====== SOURCE MATERIAL

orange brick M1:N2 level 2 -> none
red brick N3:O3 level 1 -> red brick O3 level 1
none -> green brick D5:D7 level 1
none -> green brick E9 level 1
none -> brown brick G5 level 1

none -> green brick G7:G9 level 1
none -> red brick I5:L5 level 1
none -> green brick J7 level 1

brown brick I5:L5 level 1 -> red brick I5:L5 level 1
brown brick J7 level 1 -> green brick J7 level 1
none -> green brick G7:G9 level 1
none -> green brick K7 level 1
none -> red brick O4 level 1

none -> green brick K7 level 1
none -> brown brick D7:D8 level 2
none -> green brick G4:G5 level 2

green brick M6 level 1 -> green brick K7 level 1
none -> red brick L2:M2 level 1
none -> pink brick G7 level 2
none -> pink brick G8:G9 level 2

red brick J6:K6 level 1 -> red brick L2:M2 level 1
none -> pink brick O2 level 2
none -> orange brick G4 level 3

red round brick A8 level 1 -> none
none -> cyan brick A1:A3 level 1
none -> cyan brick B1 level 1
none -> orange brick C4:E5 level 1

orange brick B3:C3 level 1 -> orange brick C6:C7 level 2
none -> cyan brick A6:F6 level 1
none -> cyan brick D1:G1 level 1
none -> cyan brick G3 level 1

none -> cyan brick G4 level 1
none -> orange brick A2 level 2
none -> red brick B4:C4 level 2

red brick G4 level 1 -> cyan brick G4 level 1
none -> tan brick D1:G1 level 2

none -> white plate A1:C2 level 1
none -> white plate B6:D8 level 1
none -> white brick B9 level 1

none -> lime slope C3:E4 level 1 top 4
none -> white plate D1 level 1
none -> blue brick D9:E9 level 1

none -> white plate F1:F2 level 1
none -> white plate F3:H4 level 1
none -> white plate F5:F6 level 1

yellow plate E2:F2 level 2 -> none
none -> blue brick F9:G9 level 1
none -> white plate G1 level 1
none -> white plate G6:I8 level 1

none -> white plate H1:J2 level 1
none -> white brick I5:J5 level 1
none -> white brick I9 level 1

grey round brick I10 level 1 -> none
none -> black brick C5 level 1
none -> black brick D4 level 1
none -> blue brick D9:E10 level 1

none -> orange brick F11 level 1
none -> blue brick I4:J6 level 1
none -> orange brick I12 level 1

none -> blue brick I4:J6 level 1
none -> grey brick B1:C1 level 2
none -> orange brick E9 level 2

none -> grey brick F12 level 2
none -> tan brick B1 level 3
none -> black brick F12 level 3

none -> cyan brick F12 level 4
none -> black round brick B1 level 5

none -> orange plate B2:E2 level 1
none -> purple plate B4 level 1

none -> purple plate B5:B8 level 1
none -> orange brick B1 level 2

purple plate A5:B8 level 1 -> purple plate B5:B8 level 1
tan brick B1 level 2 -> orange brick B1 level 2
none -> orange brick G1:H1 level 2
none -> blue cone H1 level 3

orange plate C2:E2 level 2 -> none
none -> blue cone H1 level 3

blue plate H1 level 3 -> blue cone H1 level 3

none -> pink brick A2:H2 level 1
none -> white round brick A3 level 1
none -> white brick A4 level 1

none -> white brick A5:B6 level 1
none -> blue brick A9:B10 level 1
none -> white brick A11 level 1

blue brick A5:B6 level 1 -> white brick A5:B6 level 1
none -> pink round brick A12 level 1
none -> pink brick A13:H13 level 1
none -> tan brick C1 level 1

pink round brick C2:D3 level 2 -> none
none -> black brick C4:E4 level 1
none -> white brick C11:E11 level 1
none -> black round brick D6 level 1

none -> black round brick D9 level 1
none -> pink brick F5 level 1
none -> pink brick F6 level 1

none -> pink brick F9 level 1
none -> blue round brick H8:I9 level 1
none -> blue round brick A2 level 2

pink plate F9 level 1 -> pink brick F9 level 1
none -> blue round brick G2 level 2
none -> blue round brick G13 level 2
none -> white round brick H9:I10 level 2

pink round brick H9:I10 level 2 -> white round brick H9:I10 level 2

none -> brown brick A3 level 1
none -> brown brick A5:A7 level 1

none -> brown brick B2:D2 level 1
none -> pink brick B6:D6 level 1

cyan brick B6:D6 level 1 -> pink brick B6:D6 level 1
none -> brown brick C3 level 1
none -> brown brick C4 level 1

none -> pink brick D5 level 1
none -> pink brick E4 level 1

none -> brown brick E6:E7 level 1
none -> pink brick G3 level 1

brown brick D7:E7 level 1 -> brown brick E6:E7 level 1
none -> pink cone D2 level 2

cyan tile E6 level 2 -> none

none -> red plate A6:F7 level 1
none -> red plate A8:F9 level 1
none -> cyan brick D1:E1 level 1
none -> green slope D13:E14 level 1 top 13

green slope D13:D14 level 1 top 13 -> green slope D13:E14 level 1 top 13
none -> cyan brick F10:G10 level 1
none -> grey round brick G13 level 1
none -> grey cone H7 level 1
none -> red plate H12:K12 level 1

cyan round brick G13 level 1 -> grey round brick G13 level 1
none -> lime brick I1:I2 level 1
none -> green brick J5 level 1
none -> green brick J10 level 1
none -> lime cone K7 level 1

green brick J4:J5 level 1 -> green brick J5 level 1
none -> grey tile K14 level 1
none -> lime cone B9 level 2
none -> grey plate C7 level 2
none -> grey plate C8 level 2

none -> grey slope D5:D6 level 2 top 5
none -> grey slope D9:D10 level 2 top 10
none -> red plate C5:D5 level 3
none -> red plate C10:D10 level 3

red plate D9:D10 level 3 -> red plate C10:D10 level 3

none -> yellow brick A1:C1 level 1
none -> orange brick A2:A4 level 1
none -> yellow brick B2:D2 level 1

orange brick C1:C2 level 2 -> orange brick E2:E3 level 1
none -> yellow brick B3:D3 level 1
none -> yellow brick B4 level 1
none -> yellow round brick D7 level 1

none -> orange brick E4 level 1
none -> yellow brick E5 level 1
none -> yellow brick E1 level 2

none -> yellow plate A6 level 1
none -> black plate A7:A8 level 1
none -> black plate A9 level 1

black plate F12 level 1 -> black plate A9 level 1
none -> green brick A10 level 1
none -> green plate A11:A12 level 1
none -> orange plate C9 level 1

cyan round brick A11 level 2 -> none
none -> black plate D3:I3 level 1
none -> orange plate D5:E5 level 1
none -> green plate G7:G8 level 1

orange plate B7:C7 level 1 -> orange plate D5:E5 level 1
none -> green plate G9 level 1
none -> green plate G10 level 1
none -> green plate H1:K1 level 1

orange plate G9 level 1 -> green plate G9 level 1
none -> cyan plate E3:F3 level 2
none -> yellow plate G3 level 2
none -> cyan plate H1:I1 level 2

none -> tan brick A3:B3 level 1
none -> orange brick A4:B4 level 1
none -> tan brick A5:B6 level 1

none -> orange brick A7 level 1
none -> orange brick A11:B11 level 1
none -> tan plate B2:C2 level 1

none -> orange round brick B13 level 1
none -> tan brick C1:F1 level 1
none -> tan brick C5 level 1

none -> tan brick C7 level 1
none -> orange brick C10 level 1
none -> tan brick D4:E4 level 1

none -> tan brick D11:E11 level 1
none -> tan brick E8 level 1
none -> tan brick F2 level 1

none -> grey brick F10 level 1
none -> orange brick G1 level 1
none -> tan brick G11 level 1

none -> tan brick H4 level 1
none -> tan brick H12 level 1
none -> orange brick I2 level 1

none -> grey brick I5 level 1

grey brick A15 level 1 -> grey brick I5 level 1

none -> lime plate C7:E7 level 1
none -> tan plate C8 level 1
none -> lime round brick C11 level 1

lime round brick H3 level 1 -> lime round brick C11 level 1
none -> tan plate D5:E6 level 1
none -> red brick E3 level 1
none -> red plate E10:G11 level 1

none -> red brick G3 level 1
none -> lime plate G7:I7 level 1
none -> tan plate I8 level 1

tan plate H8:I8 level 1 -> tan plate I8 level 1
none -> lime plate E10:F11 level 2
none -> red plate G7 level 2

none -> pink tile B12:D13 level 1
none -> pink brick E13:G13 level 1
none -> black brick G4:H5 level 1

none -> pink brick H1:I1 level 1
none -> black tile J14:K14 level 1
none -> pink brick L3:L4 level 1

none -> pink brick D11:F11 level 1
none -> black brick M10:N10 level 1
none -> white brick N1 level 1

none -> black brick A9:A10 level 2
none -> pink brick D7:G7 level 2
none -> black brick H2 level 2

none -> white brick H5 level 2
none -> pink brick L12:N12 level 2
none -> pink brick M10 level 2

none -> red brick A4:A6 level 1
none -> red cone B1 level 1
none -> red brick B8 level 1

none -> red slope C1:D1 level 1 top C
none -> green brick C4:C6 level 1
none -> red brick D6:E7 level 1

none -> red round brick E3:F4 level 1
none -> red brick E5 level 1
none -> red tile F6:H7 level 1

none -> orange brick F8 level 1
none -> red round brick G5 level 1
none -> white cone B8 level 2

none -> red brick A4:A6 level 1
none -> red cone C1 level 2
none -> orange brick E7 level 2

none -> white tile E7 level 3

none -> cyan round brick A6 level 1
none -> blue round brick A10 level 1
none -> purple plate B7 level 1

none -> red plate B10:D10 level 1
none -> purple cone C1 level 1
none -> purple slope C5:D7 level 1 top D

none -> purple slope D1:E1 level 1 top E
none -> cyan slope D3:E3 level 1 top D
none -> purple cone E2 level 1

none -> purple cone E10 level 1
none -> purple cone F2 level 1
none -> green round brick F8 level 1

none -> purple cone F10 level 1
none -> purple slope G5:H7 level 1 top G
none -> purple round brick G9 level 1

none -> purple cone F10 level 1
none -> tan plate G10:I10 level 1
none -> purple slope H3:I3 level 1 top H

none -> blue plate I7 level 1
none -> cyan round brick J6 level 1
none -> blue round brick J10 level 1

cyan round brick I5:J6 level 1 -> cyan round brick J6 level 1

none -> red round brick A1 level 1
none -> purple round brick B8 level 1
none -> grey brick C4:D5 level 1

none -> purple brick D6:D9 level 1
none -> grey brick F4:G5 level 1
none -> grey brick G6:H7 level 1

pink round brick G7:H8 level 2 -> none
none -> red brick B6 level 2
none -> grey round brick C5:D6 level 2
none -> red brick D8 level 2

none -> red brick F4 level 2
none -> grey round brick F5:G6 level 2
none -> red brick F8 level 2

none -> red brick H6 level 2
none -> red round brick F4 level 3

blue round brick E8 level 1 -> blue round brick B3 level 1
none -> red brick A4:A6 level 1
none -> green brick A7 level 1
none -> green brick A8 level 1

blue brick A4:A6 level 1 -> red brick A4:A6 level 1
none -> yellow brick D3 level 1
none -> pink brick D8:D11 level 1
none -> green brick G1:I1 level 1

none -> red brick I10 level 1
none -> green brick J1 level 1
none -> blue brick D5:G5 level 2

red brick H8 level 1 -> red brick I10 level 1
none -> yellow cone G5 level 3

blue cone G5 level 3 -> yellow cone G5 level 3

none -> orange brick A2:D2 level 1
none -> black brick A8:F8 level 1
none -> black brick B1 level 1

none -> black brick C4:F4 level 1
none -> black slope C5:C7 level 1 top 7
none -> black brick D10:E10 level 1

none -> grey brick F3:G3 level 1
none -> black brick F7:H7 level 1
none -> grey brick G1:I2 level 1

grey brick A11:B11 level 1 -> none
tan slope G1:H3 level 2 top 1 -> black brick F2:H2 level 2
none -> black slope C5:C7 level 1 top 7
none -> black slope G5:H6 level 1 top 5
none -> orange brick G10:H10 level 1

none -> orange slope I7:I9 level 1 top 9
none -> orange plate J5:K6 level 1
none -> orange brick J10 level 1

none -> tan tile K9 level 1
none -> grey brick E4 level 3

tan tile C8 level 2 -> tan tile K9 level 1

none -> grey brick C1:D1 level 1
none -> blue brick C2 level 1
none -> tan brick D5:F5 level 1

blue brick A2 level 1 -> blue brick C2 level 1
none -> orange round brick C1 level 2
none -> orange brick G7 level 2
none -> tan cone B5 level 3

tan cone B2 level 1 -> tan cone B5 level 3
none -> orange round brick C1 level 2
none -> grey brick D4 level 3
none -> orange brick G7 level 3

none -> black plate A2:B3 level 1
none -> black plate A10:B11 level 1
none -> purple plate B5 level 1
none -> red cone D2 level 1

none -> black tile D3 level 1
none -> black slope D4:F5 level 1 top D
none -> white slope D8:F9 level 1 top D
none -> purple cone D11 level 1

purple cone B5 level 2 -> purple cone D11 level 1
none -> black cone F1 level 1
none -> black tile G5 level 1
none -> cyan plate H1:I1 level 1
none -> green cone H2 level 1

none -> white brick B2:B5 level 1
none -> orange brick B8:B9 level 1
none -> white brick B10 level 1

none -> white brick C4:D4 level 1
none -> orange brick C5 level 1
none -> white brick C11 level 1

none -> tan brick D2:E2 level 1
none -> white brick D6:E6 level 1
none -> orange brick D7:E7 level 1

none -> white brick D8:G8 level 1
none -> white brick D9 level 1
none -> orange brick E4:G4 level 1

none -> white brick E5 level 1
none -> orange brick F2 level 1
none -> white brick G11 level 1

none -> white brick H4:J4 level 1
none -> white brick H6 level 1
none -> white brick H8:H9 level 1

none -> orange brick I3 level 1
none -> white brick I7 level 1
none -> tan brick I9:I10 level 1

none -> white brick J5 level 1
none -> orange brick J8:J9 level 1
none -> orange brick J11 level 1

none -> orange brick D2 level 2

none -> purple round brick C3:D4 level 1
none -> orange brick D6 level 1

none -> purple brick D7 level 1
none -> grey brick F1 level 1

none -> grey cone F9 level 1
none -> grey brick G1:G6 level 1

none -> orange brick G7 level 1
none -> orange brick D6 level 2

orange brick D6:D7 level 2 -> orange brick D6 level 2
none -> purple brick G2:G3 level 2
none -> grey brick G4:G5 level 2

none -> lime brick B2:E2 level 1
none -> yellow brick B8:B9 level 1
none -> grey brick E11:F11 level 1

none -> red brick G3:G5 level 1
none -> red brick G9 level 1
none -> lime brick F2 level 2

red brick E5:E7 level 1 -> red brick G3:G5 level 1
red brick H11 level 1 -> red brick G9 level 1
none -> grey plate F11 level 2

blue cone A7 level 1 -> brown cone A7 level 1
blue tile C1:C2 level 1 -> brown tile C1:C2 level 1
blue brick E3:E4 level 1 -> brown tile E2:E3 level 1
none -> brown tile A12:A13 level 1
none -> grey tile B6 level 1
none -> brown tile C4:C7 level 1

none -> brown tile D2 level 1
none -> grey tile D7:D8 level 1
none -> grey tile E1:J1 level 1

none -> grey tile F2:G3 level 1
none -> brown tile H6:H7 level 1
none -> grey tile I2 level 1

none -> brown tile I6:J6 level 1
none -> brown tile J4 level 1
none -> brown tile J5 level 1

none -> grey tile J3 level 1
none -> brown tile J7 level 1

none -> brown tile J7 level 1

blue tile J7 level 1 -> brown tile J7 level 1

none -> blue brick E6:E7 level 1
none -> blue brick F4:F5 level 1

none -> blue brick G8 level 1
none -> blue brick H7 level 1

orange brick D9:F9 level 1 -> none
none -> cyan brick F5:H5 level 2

============

REQUIREMENT: Using the listing above, pull out all lines that hold the word "lime".

OUTPUT FOR THIS TASK:
none -> lime slope C3:E4 level 1 top 4
none -> lime brick I1:I2 level 1
none -> lime cone K7 level 1
none -> lime cone B9 level 2
none -> lime plate C7:E7 level 1
none -> lime round brick C11 level 1
lime round brick H3 level 1 -> lime round brick C11 level 1
none -> lime plate G7:I7 level 1
none -> lime plate E10:F11 level 2
none -> lime brick B2:E2 level 1
none -> lime brick F2 level 2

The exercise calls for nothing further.